Stored data.
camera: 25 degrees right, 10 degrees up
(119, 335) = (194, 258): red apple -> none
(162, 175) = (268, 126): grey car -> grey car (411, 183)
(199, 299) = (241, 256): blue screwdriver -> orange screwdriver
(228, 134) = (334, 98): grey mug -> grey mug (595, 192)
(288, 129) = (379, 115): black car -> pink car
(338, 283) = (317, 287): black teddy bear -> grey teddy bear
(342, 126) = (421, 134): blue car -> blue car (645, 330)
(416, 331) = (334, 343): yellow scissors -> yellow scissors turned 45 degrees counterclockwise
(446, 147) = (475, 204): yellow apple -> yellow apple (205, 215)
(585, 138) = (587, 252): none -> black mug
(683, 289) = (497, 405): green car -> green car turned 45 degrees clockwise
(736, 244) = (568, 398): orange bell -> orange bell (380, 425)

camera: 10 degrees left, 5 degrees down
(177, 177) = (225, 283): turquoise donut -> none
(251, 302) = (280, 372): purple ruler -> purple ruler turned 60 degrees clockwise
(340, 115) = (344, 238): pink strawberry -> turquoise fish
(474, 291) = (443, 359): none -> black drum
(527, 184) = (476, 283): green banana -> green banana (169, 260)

--

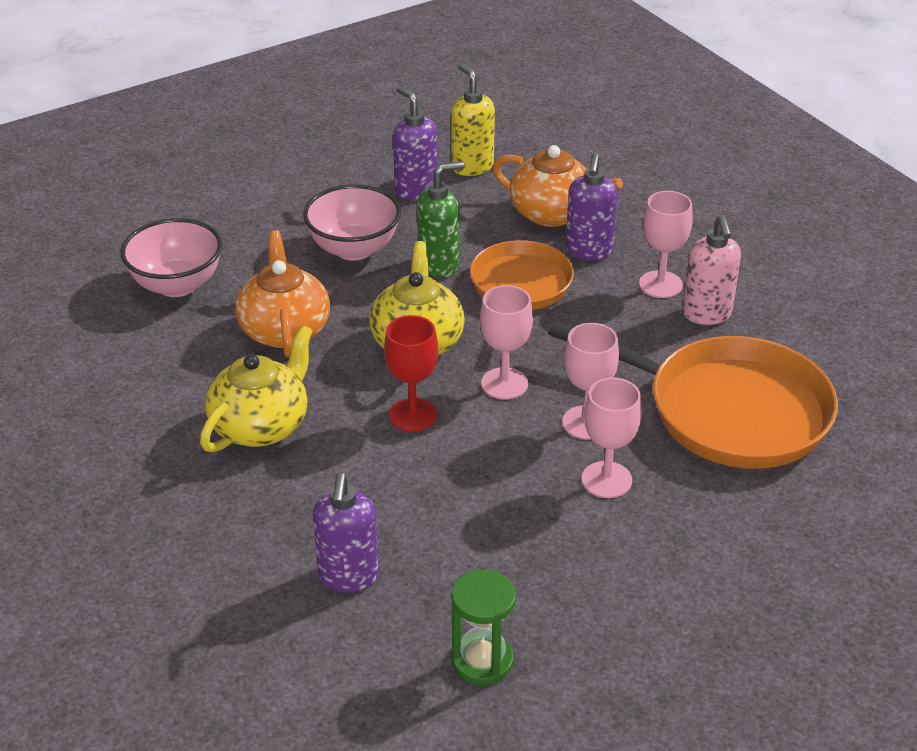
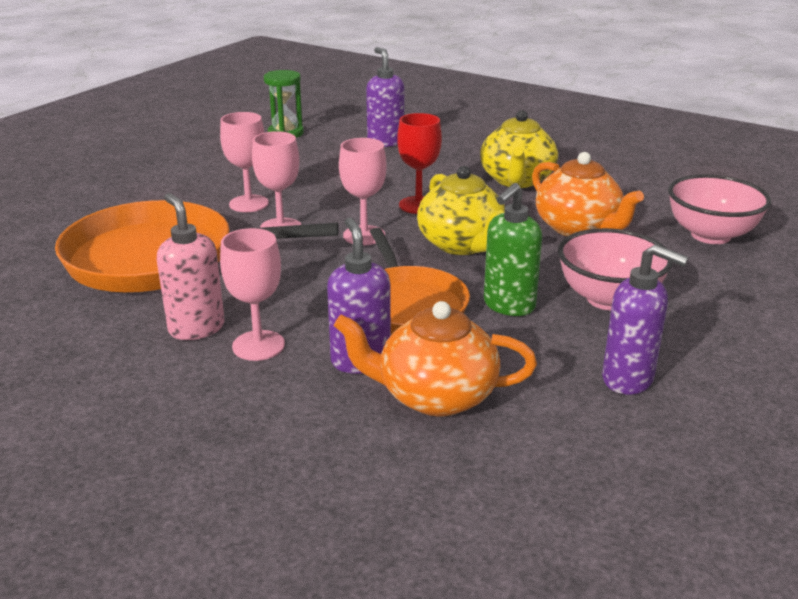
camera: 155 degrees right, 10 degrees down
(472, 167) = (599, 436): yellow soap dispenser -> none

==

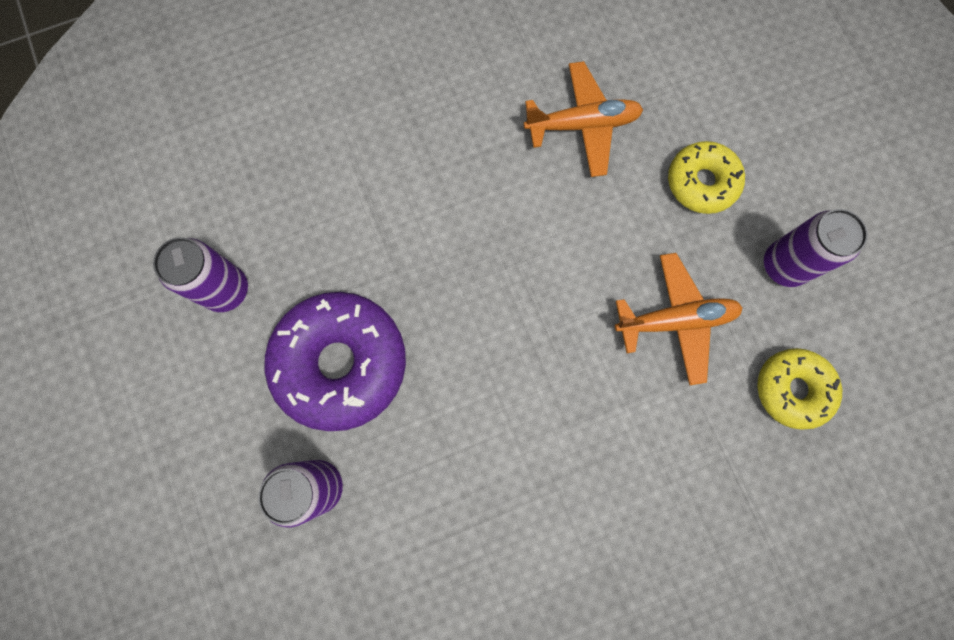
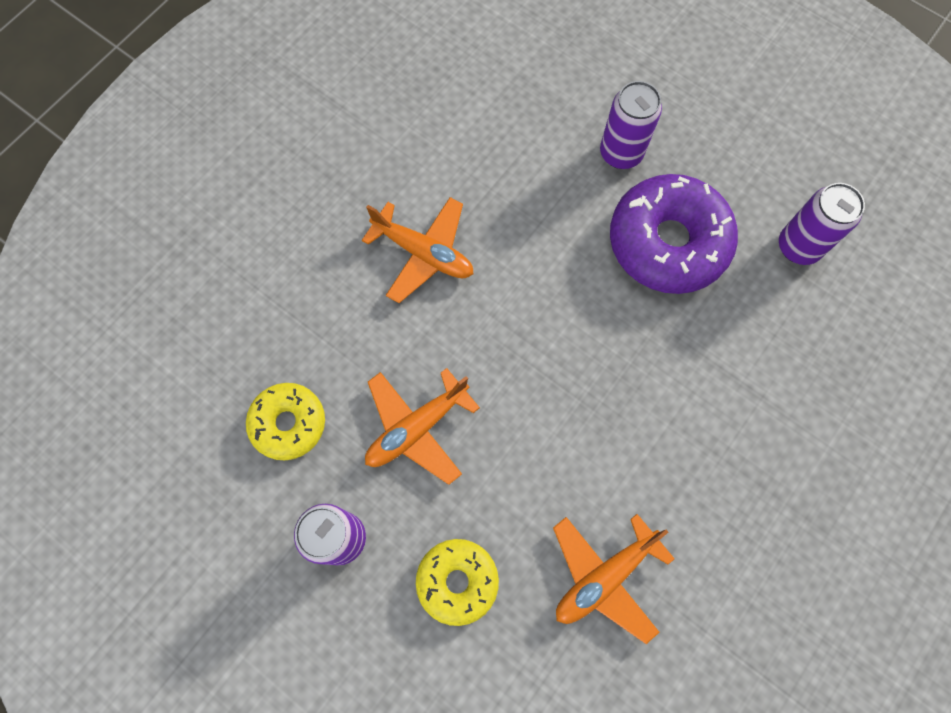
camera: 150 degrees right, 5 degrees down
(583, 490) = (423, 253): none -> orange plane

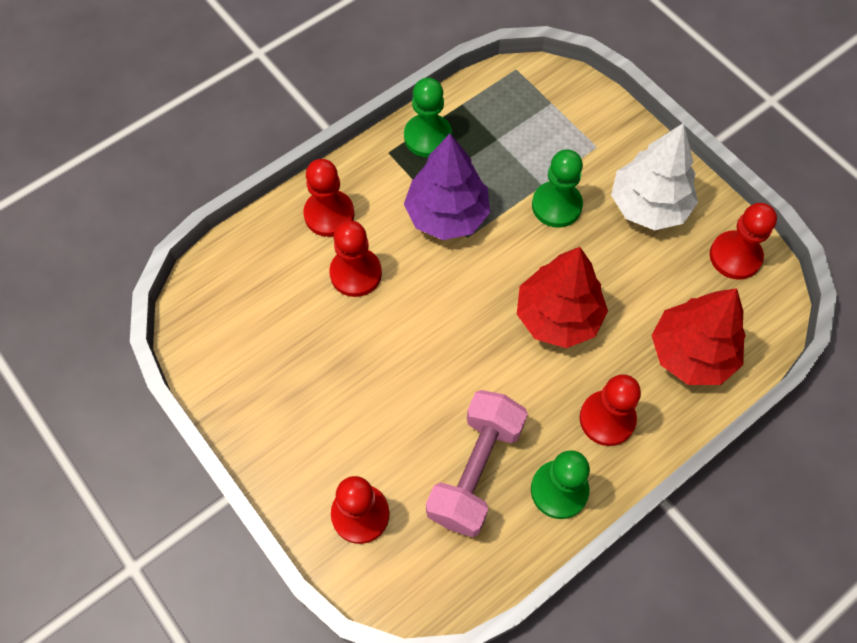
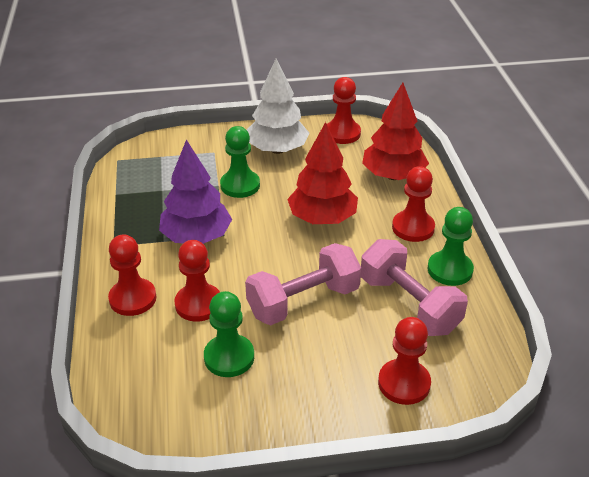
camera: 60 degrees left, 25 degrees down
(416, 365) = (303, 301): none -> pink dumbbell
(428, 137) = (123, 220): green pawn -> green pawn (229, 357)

What the task requires.
For this exercise, repeat exactly the lines of the data above from the one with "camera: 25 degrees right, 10 degrees up" down to the one with "(338, 283) = (317, 287): black", both end lines included.

Exercise solution.
camera: 25 degrees right, 10 degrees up
(119, 335) = (194, 258): red apple -> none
(162, 175) = (268, 126): grey car -> grey car (411, 183)
(199, 299) = (241, 256): blue screwdriver -> orange screwdriver
(228, 134) = (334, 98): grey mug -> grey mug (595, 192)
(288, 129) = (379, 115): black car -> pink car
(338, 283) = (317, 287): black teddy bear -> grey teddy bear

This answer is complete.